What the task asks - Below are lines of data, and only some are wanted. Please repeat exactly those from the line that has "LS1: speaker 8R" through the line that has "POT1: 5k (GND, N5, wiper".

Provided records -
============================================================
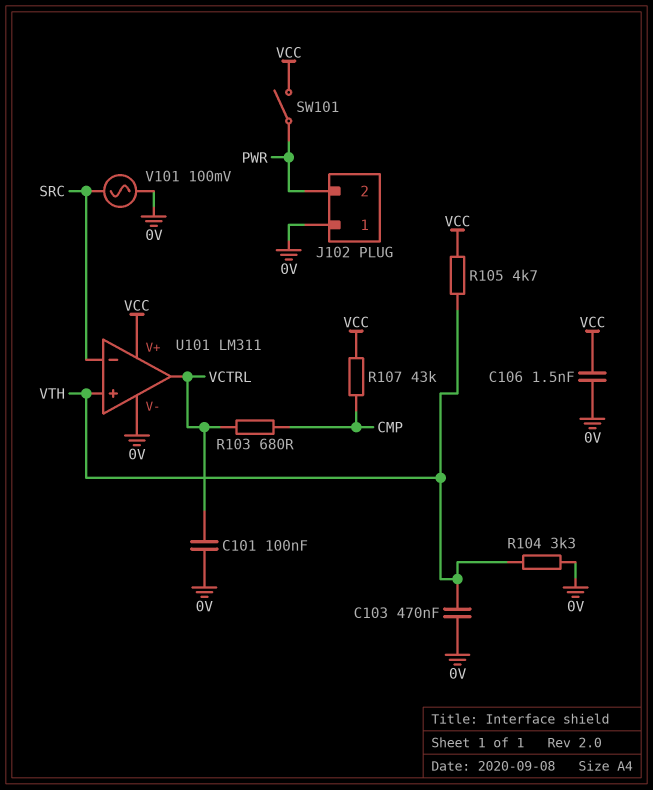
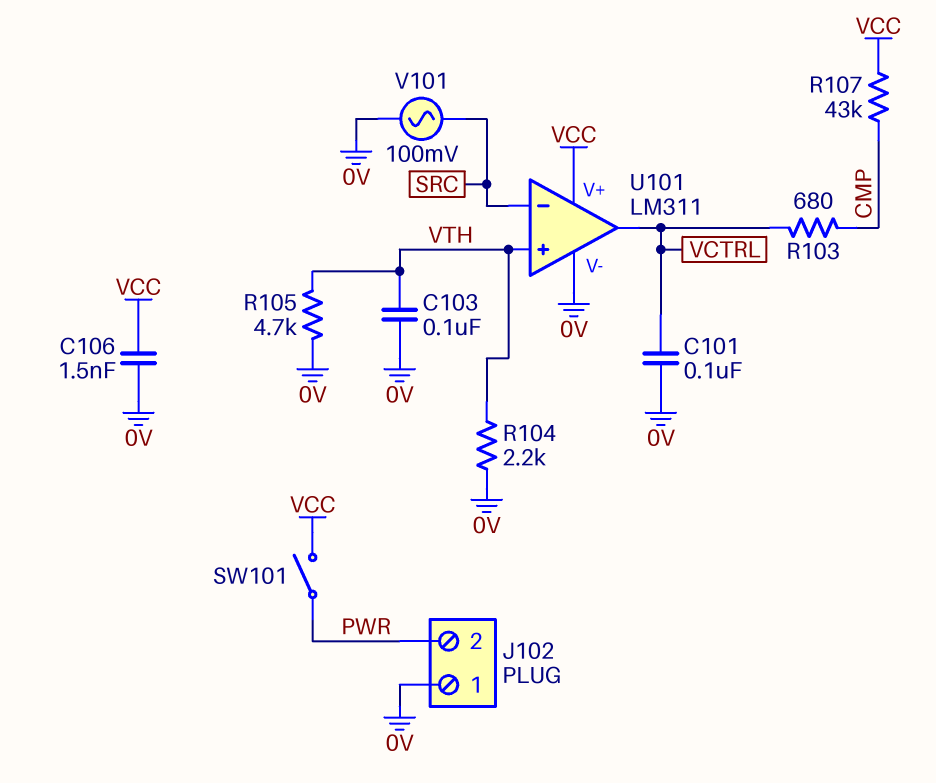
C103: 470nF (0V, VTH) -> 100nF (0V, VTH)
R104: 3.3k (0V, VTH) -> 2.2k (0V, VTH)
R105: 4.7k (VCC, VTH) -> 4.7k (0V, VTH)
============================================================
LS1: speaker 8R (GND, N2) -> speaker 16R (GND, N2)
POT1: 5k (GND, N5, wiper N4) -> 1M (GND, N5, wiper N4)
============================================================
Reply to the exercise -
LS1: speaker 8R (GND, N2) -> speaker 16R (GND, N2)
POT1: 5k (GND, N5, wiper N4) -> 1M (GND, N5, wiper N4)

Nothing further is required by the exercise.